■ EXERCISE PROMPT:
Could you copy the listing below word for word, line by line, leaving the picture out of your answer?

■ SOURCE DATA:
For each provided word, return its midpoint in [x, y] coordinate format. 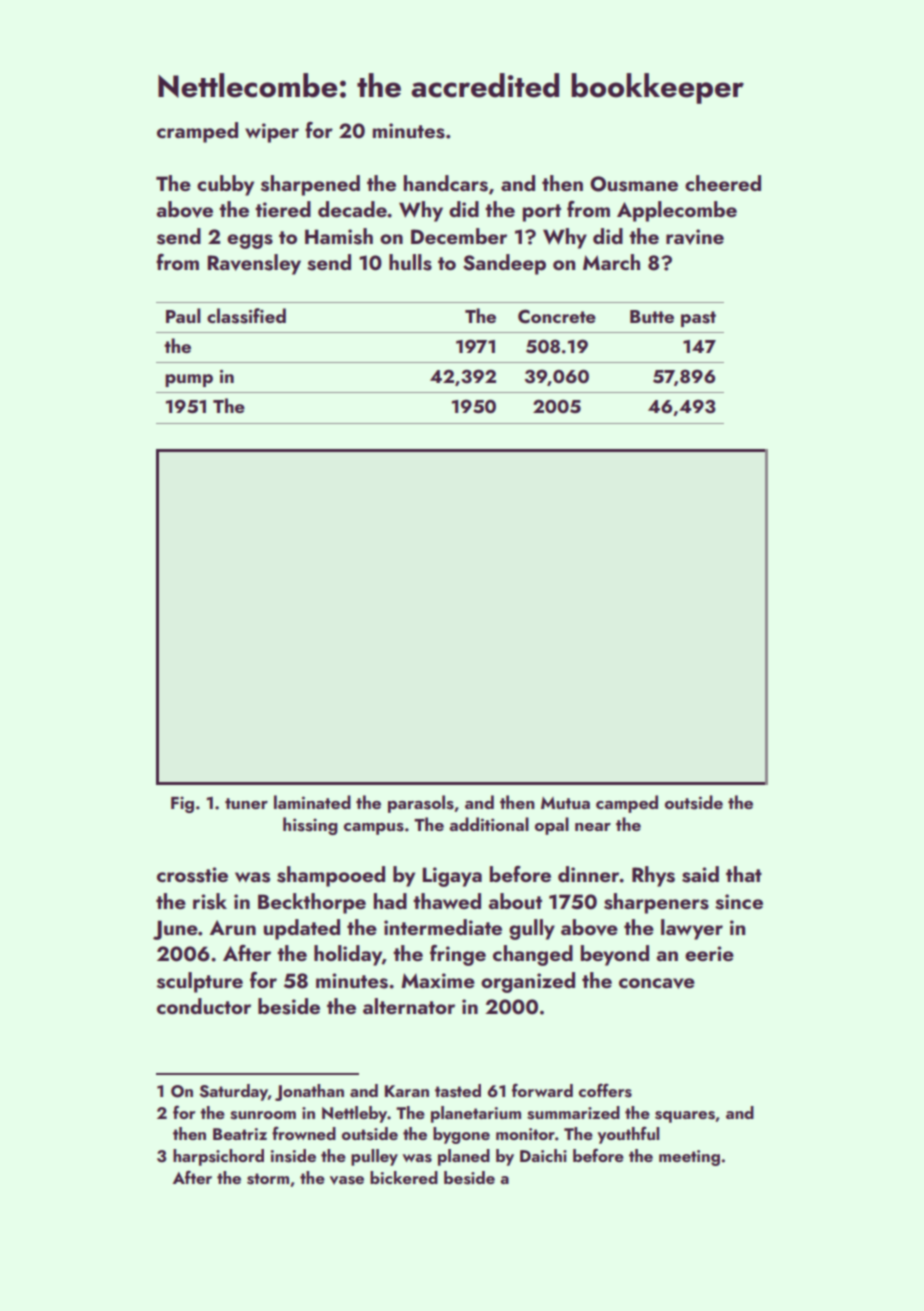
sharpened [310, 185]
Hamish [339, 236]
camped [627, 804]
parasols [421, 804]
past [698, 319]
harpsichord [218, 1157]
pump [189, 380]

■ EXPECTED ANSWER:
For each provided word, return its midpoint in [x, y] coordinate format. 
sharpened [310, 185]
Hamish [339, 236]
camped [627, 804]
parasols [421, 804]
past [698, 319]
harpsichord [218, 1157]
pump [189, 380]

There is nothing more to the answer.